= Work request =
Your answer should consist of each line below that includes the word "none".

= Records for this exercise =
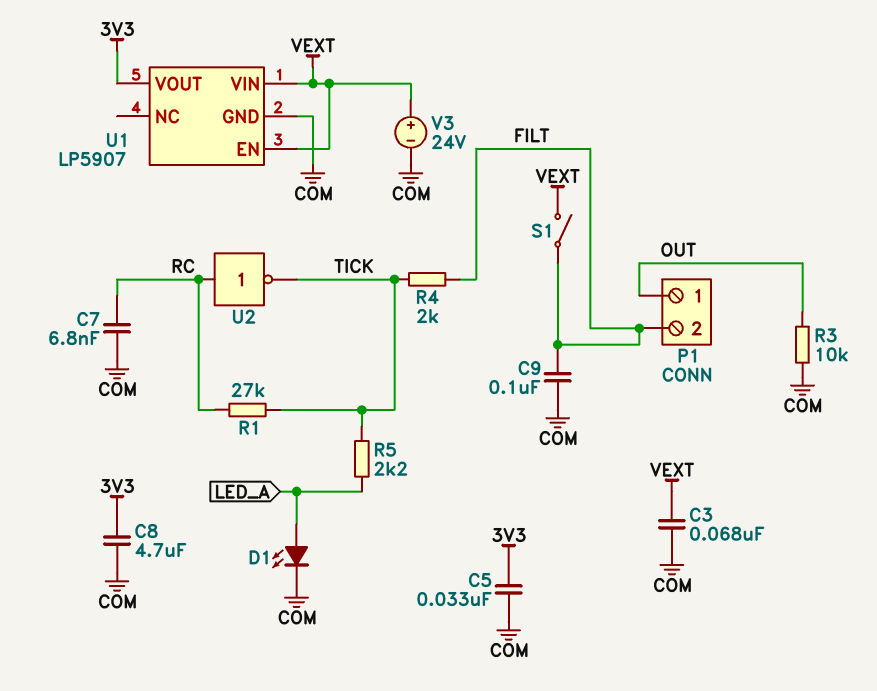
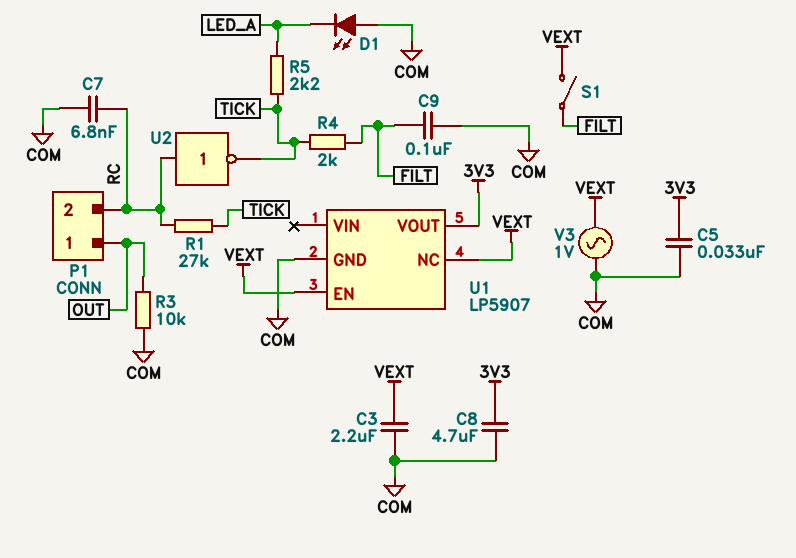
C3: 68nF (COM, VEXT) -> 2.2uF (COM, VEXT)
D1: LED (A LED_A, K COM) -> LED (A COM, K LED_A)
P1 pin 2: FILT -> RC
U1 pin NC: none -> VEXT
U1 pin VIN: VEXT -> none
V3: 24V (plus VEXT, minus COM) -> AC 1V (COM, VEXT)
--
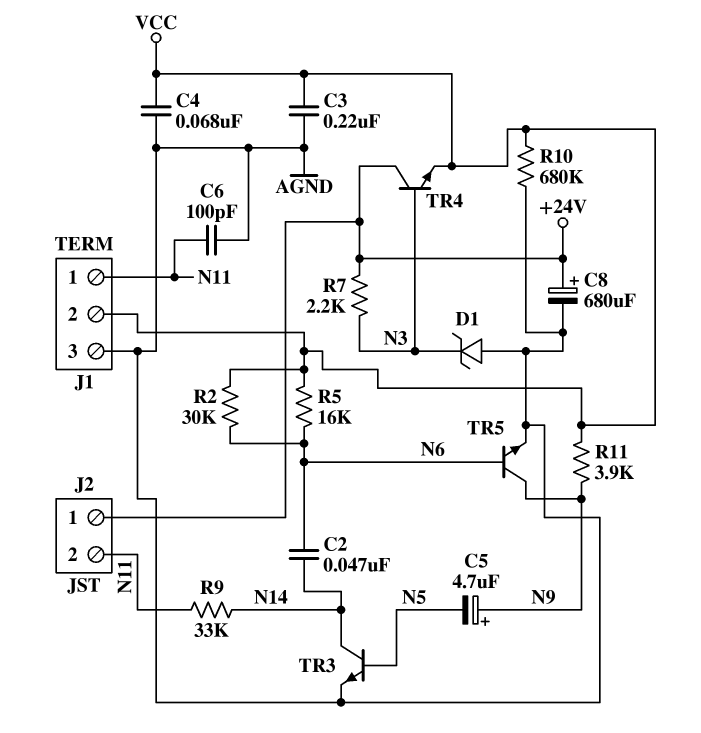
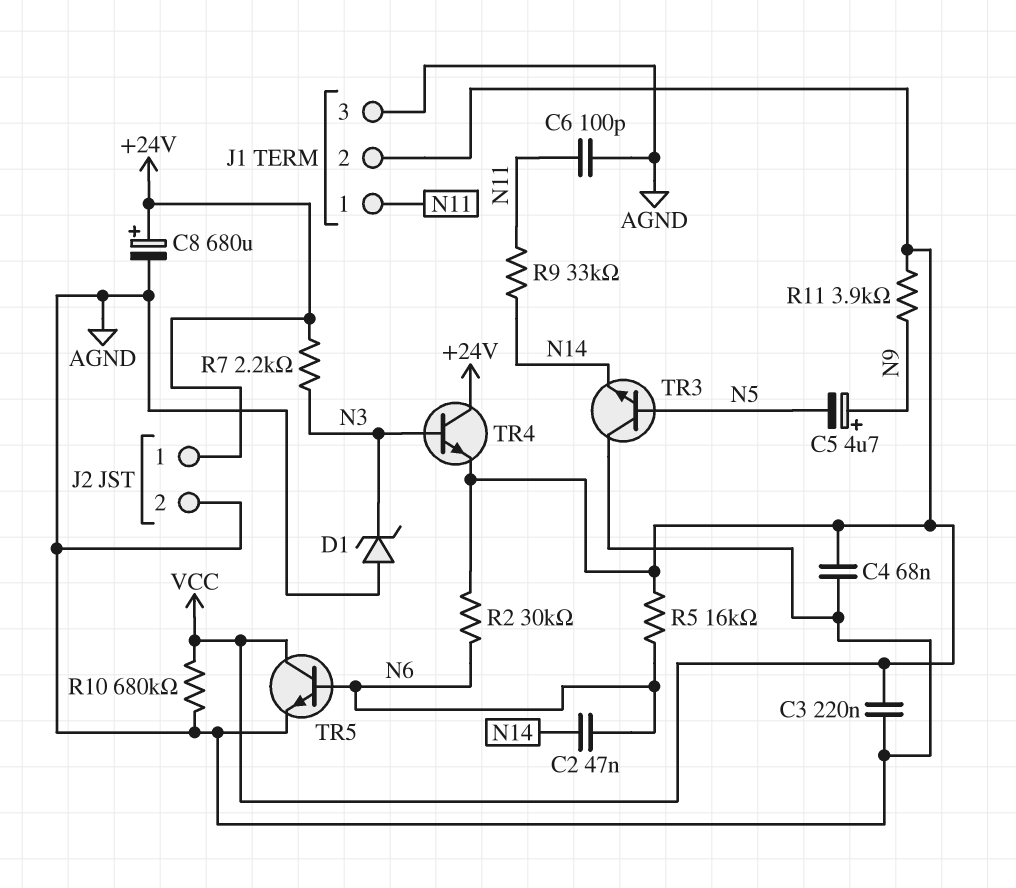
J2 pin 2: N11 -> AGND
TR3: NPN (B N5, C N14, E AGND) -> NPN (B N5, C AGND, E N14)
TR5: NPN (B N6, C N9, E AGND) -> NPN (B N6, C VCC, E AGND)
...
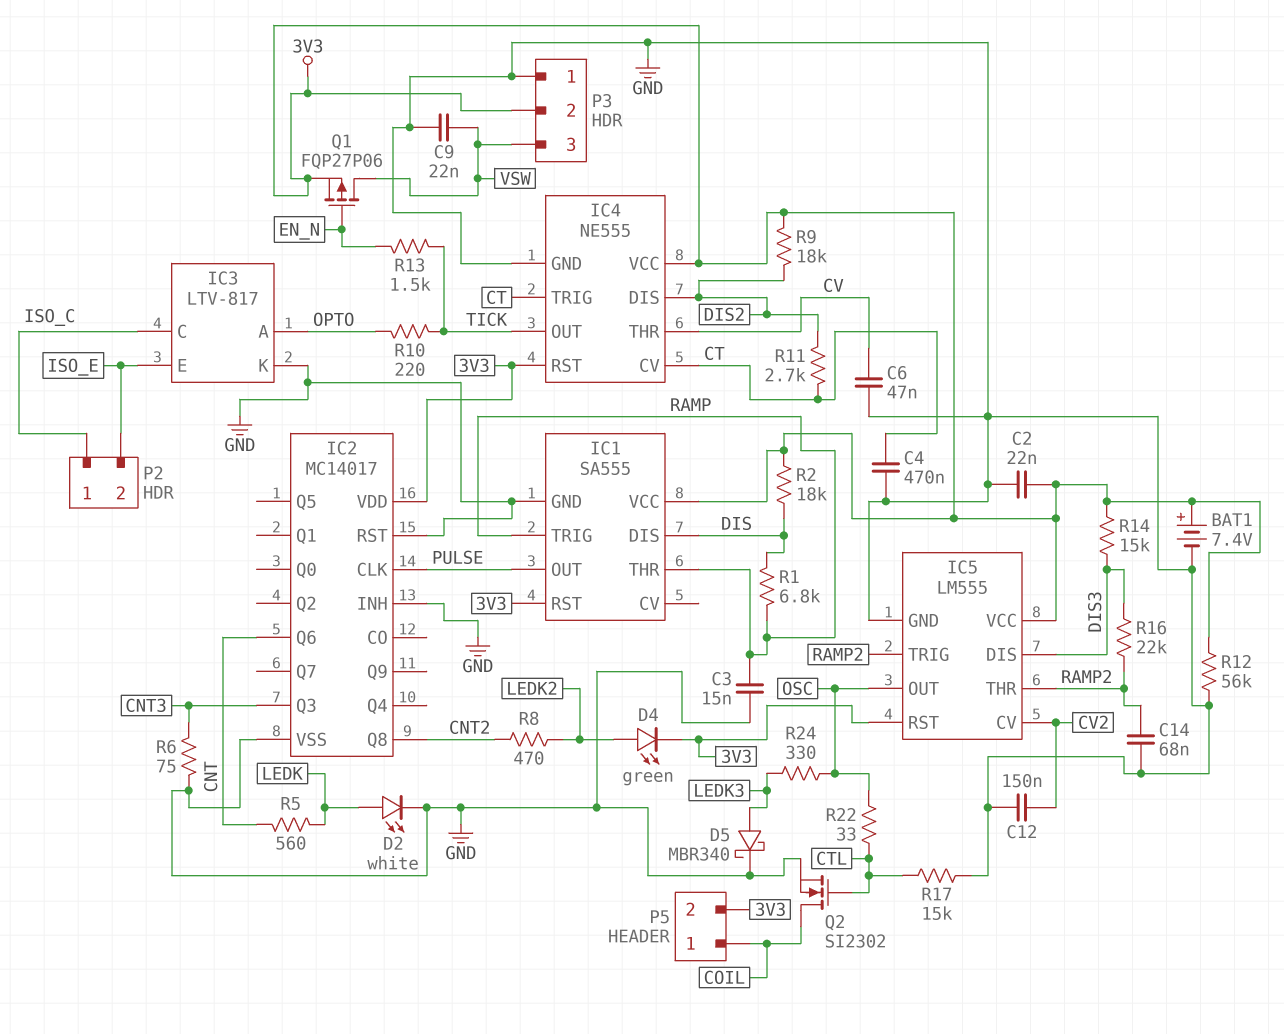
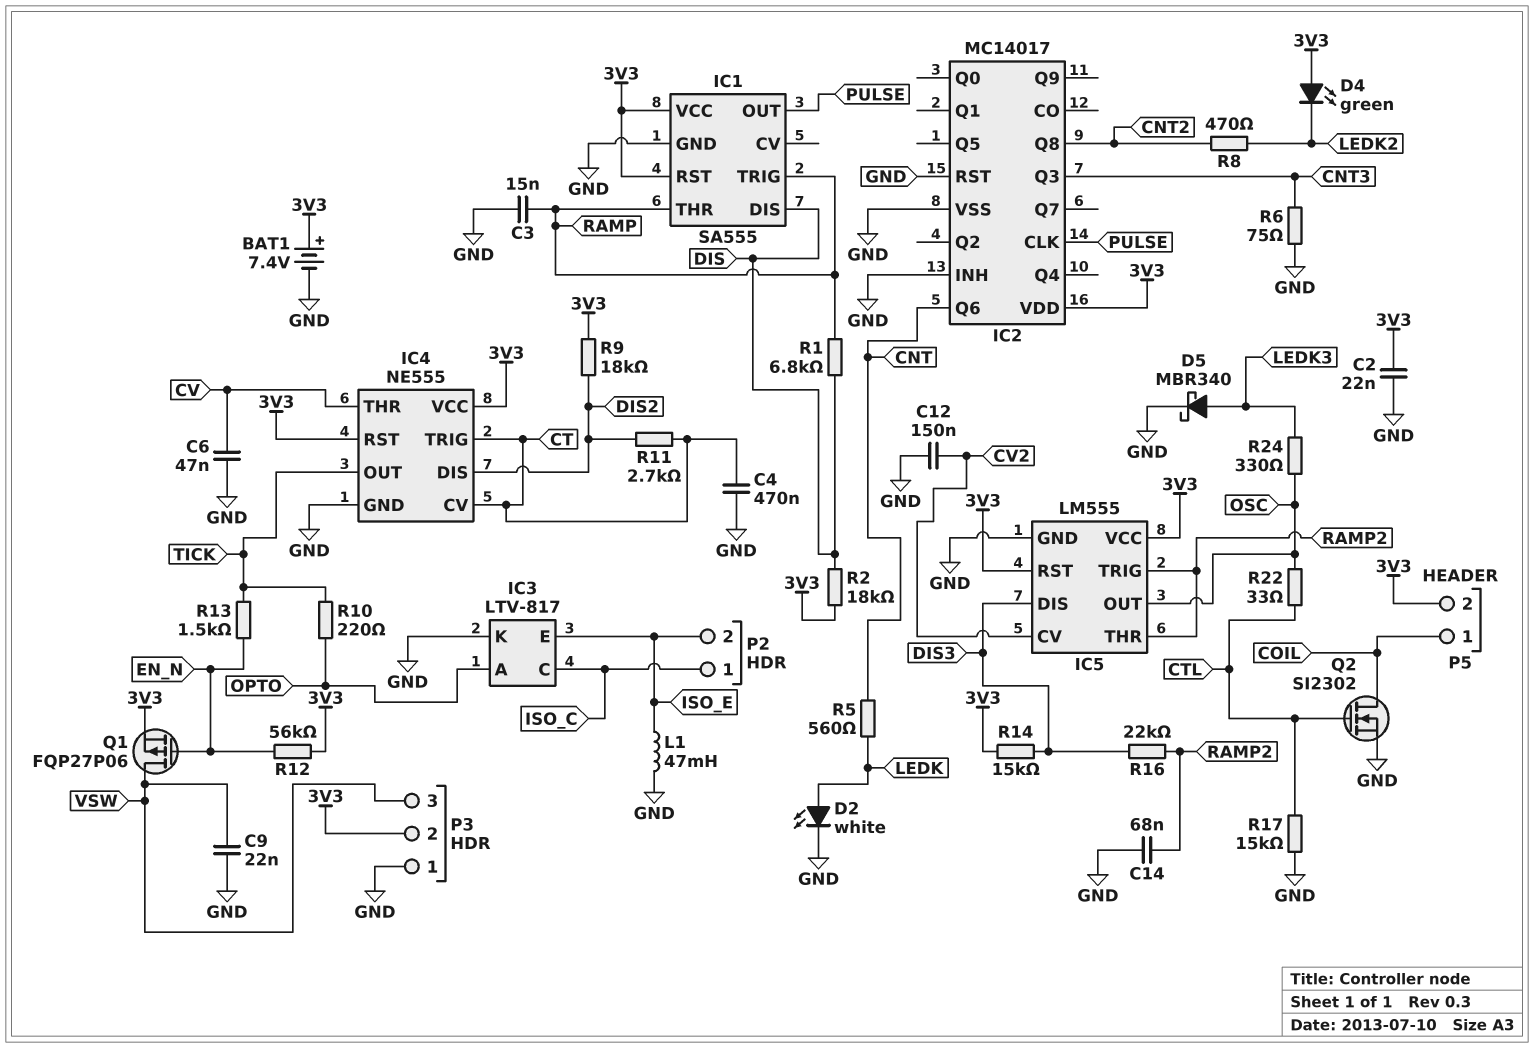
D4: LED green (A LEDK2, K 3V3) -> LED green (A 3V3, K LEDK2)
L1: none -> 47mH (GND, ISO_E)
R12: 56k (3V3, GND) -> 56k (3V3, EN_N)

= Exercise solution =
U1 pin NC: none -> VEXT
U1 pin VIN: VEXT -> none
L1: none -> 47mH (GND, ISO_E)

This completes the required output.